[Version comparison data]
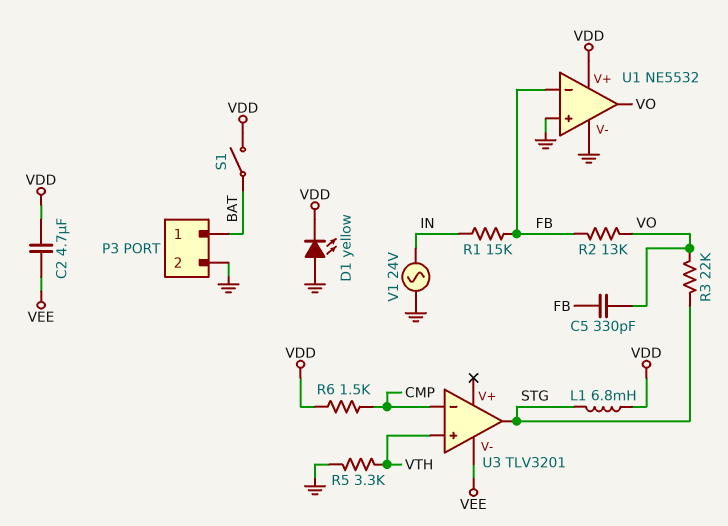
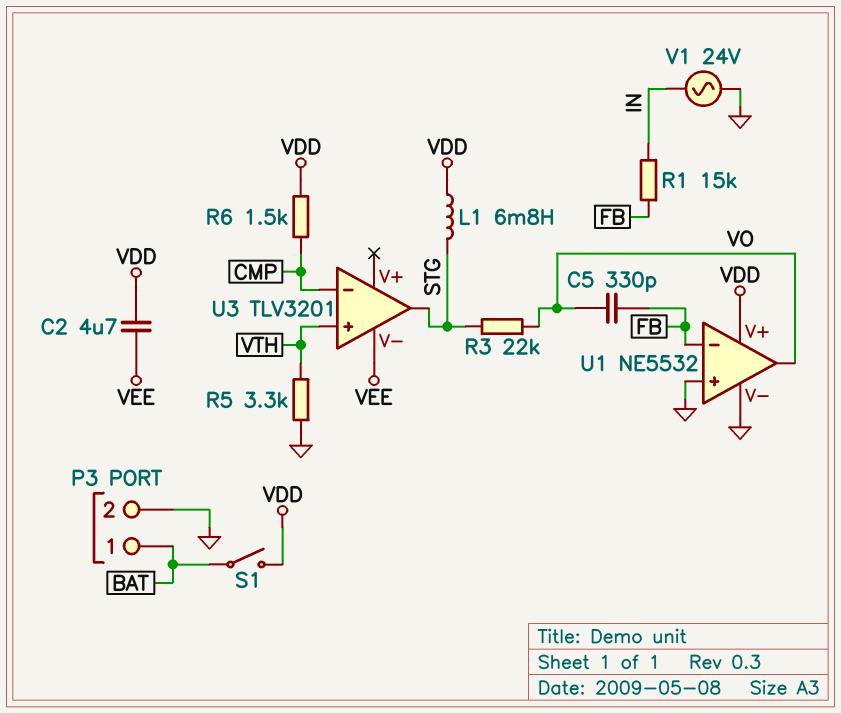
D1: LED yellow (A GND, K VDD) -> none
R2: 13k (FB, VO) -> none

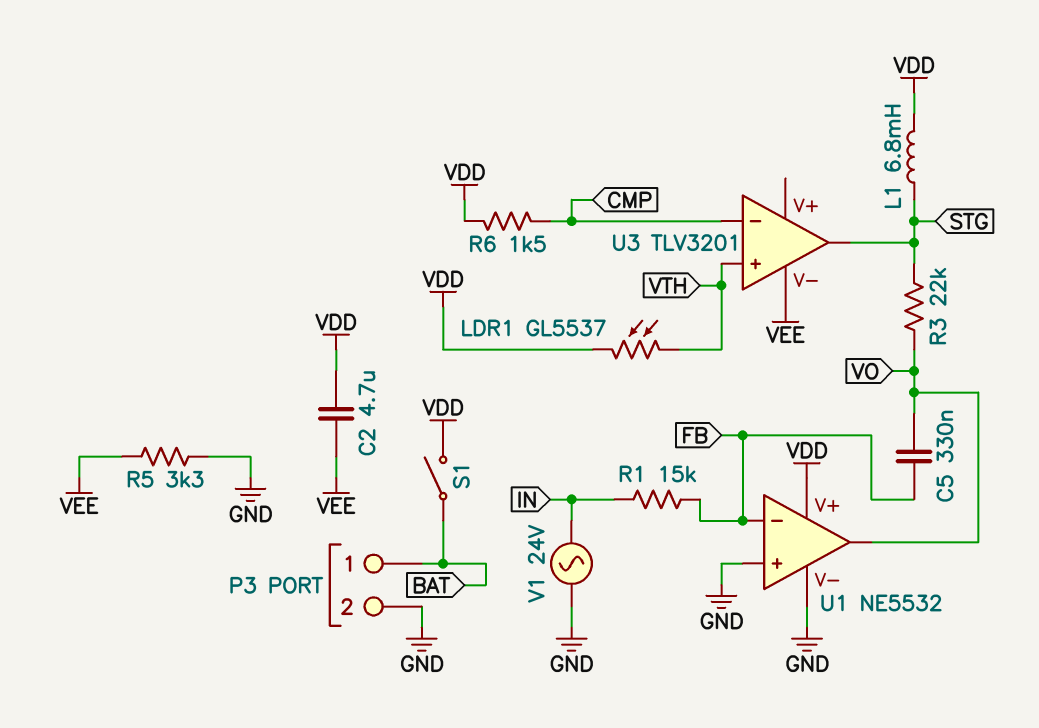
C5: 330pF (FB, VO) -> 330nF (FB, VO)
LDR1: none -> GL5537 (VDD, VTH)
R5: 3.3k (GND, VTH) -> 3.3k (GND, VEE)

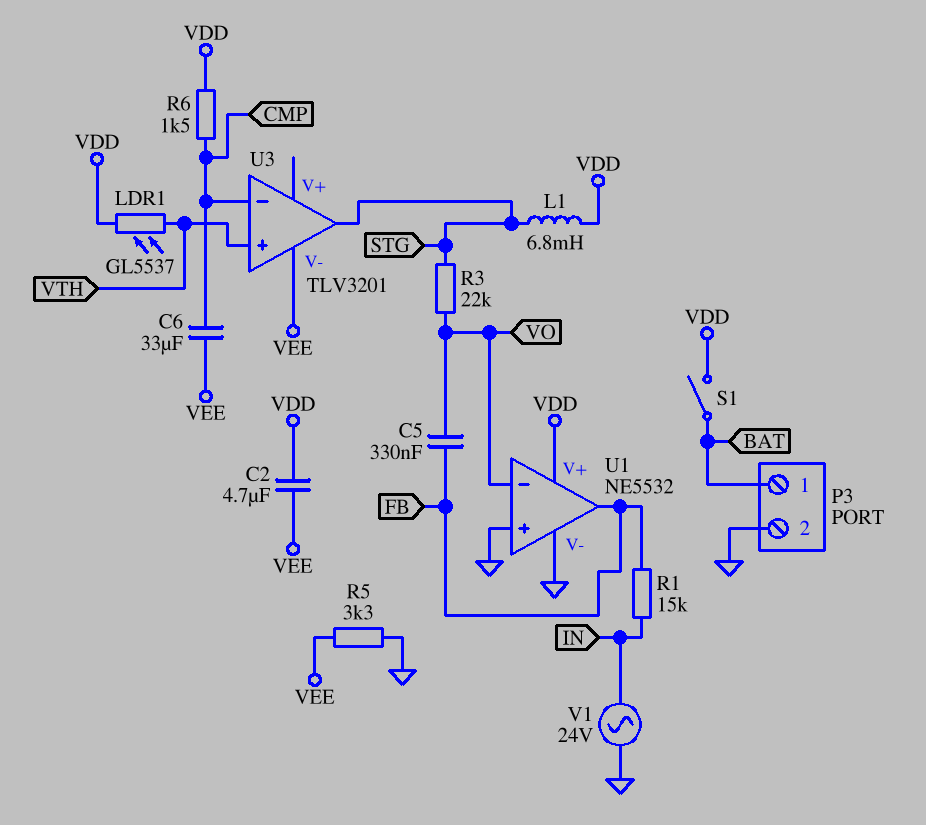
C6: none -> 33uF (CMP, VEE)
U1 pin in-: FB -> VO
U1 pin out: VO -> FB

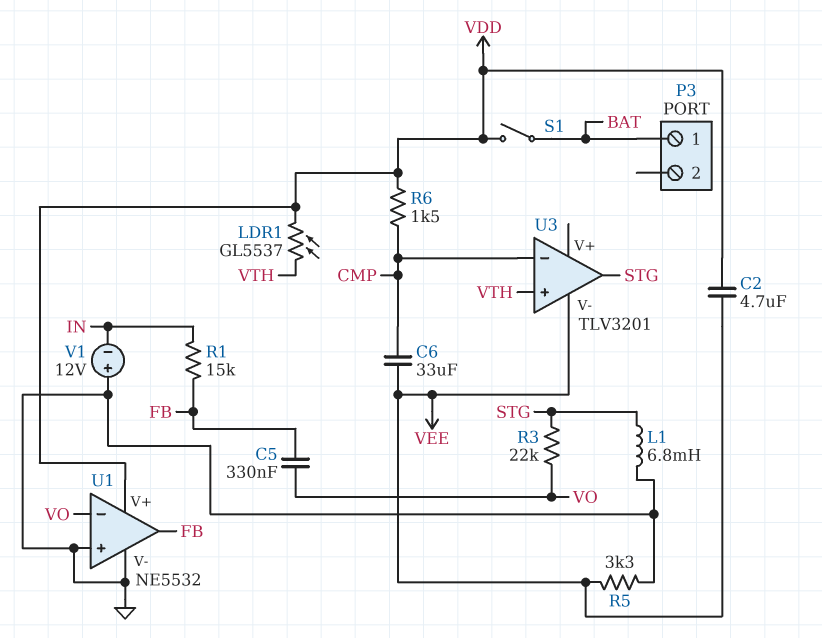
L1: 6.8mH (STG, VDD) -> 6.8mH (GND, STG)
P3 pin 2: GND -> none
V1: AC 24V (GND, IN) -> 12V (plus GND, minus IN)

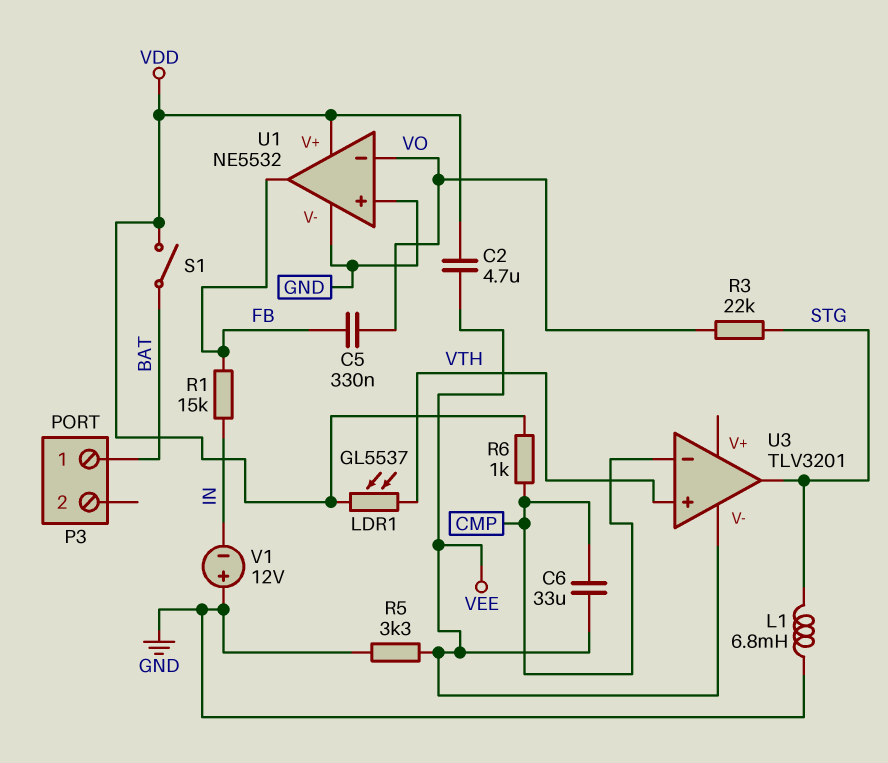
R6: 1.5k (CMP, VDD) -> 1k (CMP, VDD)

==

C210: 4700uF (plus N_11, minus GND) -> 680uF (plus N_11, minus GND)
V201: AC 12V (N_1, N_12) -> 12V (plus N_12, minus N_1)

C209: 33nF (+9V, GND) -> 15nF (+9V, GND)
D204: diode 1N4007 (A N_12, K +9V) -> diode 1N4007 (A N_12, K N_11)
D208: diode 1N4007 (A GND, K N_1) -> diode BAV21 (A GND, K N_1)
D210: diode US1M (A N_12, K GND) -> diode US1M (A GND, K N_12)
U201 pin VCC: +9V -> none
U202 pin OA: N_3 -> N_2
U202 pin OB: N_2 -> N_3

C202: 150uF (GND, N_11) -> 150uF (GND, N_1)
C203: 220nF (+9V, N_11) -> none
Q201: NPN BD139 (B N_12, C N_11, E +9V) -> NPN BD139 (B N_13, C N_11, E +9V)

- _Task details_:
Wherever a line of the records above contains the string "none", copy that line out.

- _Exercise output_:
D1: LED yellow (A GND, K VDD) -> none
R2: 13k (FB, VO) -> none
LDR1: none -> GL5537 (VDD, VTH)
C6: none -> 33uF (CMP, VEE)
P3 pin 2: GND -> none
U201 pin VCC: +9V -> none
C203: 220nF (+9V, N_11) -> none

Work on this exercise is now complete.